## Provided information:
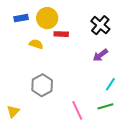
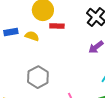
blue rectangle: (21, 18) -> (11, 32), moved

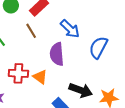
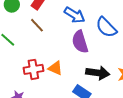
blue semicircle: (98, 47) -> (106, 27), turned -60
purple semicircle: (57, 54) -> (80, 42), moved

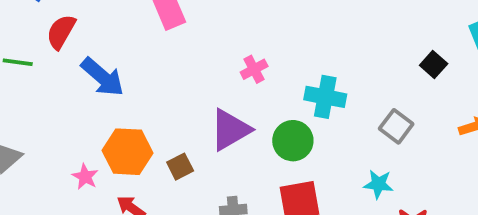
* * *
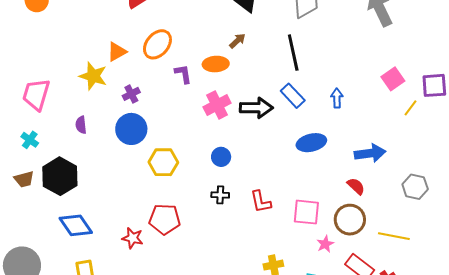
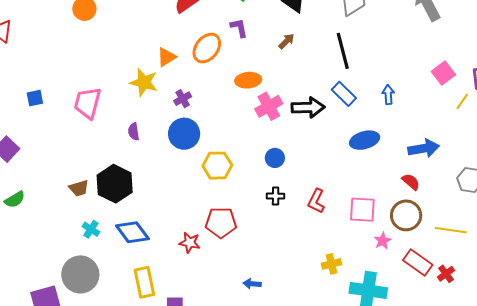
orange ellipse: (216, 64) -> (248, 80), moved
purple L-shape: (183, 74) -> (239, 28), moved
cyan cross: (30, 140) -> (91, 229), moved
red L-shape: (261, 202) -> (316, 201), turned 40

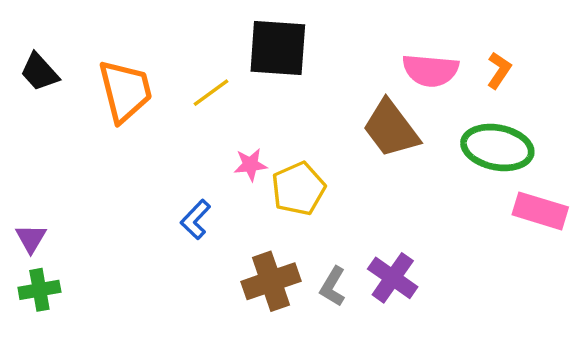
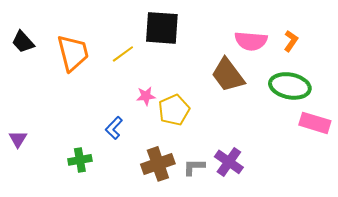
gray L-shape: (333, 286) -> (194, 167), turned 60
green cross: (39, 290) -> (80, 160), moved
...
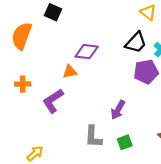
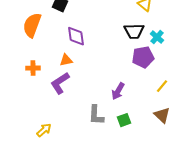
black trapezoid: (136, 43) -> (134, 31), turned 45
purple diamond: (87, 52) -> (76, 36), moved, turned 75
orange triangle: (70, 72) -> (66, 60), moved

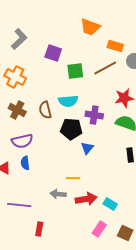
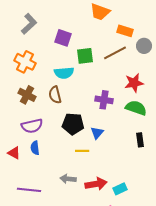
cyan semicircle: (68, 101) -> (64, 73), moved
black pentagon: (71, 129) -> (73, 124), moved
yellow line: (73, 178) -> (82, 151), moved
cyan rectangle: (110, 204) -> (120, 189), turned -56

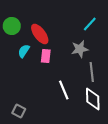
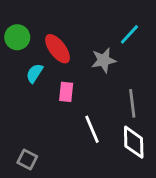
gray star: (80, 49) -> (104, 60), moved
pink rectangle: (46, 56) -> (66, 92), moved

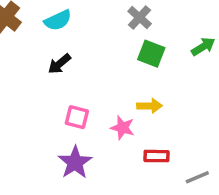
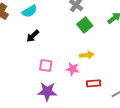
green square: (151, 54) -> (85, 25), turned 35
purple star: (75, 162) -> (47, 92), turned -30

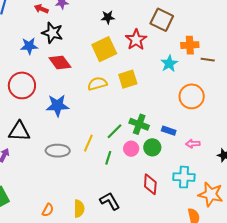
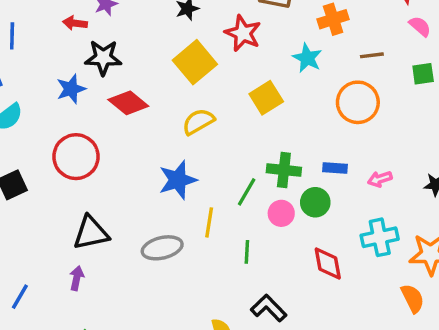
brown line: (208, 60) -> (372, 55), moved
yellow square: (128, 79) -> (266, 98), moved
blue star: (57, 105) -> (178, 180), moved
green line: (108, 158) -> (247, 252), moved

## Problem:
In the listing, find every line with the word "black" and state how many there are, nothing more.

## Expected answer:
2